▸ SUPPLIED RECORDS
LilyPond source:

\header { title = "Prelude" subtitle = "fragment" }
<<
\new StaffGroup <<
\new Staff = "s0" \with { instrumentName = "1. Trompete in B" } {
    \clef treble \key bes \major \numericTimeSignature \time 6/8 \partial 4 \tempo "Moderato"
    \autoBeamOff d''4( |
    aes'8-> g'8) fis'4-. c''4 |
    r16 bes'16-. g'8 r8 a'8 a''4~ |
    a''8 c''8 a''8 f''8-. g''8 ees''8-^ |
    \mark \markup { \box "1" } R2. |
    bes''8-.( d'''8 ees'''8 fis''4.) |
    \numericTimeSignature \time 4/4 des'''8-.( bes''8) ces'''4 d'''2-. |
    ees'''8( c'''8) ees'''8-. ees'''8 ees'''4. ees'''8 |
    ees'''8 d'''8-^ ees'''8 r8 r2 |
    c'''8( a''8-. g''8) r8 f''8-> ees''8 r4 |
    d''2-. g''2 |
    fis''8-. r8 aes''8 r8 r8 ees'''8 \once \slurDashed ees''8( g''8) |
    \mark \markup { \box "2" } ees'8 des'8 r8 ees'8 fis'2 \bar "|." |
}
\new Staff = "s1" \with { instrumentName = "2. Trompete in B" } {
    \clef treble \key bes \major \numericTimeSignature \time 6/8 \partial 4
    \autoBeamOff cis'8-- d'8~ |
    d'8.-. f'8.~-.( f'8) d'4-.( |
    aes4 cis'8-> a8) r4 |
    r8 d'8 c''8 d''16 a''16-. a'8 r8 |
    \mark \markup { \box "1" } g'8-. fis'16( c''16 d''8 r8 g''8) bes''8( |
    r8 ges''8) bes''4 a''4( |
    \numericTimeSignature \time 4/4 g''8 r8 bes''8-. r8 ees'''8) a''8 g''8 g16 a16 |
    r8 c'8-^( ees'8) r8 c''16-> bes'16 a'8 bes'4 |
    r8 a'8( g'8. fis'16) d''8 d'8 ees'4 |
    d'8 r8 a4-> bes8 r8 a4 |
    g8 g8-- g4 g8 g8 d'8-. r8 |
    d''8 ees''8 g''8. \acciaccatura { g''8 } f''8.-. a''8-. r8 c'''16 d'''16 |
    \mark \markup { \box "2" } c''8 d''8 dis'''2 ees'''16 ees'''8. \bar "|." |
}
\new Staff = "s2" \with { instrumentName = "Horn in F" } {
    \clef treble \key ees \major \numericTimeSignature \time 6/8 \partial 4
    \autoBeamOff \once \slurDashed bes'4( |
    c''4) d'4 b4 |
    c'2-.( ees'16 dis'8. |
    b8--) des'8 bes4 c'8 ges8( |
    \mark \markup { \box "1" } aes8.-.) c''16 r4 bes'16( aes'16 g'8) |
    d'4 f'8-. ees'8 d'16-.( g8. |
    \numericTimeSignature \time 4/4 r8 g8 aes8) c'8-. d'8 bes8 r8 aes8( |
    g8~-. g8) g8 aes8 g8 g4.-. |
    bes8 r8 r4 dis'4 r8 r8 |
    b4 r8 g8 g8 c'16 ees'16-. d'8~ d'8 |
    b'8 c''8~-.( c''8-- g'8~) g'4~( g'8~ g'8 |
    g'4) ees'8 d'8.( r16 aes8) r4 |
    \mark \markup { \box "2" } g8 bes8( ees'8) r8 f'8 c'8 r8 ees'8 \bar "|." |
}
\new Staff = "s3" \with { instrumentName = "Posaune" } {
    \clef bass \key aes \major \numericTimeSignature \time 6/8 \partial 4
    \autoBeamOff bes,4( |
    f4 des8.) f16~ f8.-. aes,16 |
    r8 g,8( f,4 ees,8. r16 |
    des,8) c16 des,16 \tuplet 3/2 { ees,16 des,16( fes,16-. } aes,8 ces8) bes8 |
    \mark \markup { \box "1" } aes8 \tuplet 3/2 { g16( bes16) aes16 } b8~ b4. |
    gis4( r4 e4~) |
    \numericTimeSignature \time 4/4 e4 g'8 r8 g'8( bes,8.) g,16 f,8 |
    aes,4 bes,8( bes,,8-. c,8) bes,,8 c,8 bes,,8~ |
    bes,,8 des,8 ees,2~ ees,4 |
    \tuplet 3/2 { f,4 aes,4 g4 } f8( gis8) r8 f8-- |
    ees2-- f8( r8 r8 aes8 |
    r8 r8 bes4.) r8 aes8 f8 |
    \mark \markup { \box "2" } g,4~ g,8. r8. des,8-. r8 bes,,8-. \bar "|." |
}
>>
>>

▸ TASK BRIEF
Extract each line of the records above that contains the word "treble".

▸ TASK RESPONSE
    \clef treble \key bes \major \numericTimeSignature \time 6/8 \partial 4 \tempo "Moderato"
    \clef treble \key bes \major \numericTimeSignature \time 6/8 \partial 4
    \clef treble \key ees \major \numericTimeSignature \time 6/8 \partial 4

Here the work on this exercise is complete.